Work instructions → Skip the images; return every entry exactly.

Synthetic geometry scene data:

%%

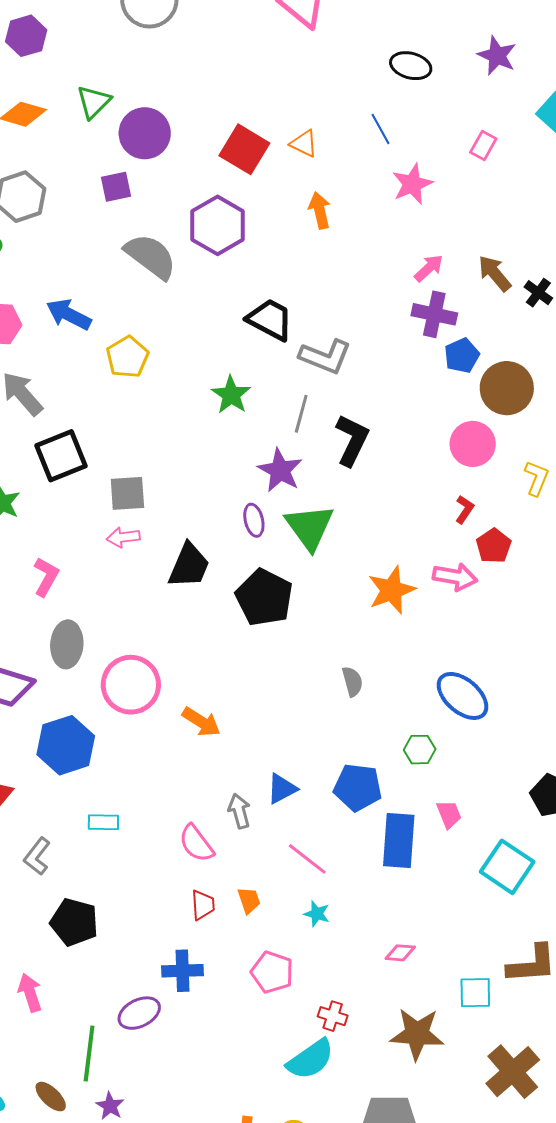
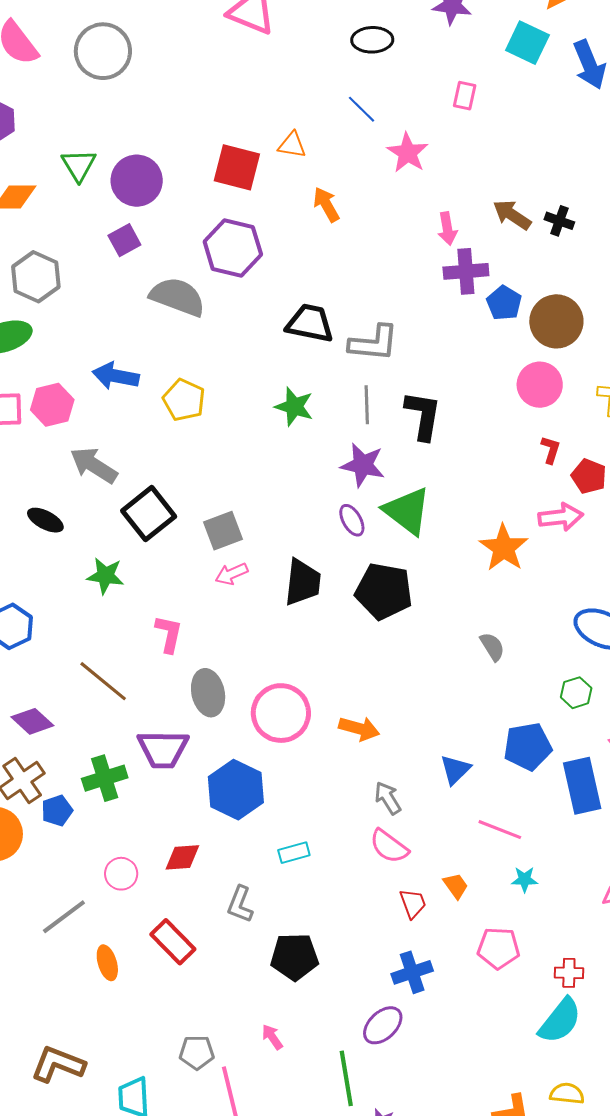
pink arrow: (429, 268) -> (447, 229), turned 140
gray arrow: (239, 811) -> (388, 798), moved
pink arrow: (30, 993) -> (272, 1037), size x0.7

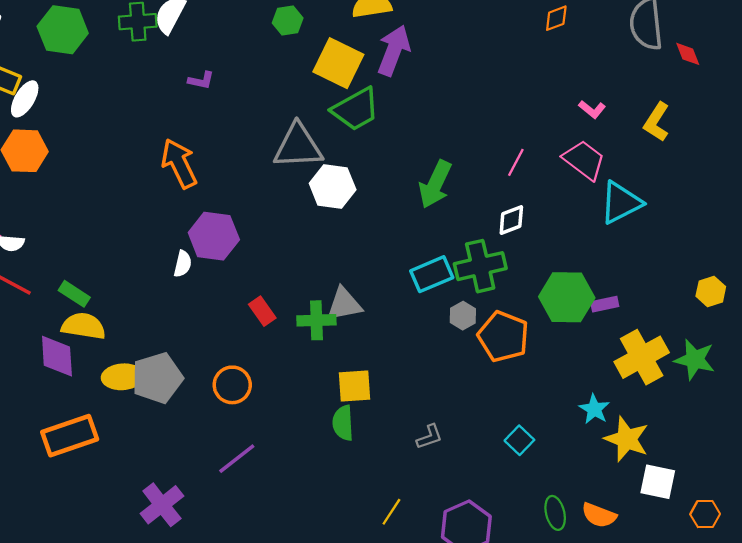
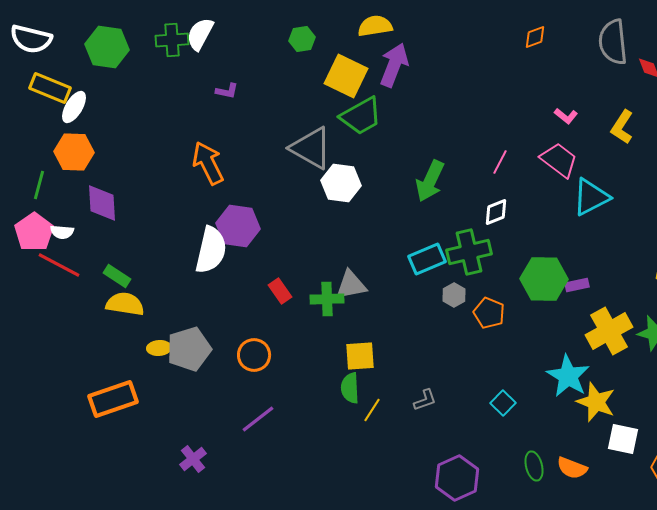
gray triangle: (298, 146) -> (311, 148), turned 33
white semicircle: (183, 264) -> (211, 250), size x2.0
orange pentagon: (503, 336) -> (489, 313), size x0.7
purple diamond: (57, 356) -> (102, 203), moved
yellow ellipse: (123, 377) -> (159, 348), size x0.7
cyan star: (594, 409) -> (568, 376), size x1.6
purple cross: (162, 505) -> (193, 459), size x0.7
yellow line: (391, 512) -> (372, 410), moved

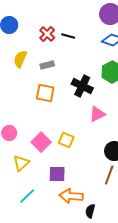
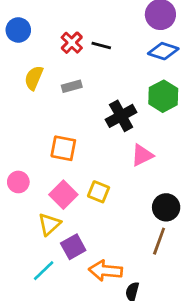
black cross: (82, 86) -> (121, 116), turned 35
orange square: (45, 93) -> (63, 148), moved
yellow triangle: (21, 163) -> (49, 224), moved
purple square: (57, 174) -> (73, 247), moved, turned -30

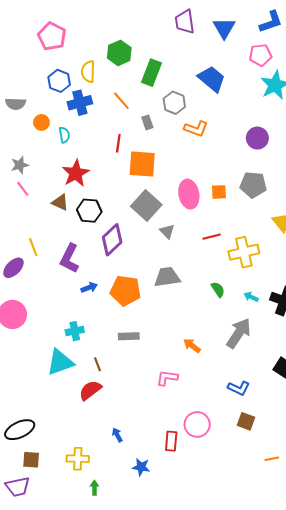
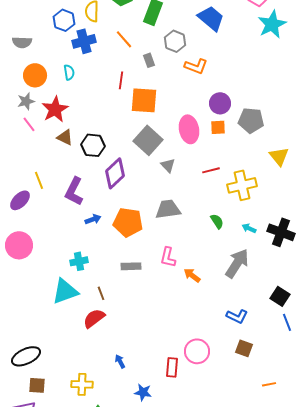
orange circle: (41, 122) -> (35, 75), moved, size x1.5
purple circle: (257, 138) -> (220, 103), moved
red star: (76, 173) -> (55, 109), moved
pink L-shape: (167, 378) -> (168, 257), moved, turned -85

%%

Reply →
pink arrow: (429, 268) -> (447, 229), turned 140
gray arrow: (239, 811) -> (388, 798), moved
pink arrow: (30, 993) -> (272, 1037), size x0.7

gray triangle: (298, 146) -> (311, 148), turned 33
white semicircle: (183, 264) -> (211, 250), size x2.0
orange pentagon: (503, 336) -> (489, 313), size x0.7
purple diamond: (57, 356) -> (102, 203), moved
yellow ellipse: (123, 377) -> (159, 348), size x0.7
cyan star: (594, 409) -> (568, 376), size x1.6
purple cross: (162, 505) -> (193, 459), size x0.7
yellow line: (391, 512) -> (372, 410), moved

black cross: (82, 86) -> (121, 116), turned 35
orange square: (45, 93) -> (63, 148), moved
yellow triangle: (21, 163) -> (49, 224), moved
purple square: (57, 174) -> (73, 247), moved, turned -30

orange circle: (41, 122) -> (35, 75), moved, size x1.5
purple circle: (257, 138) -> (220, 103), moved
red star: (76, 173) -> (55, 109), moved
pink L-shape: (167, 378) -> (168, 257), moved, turned -85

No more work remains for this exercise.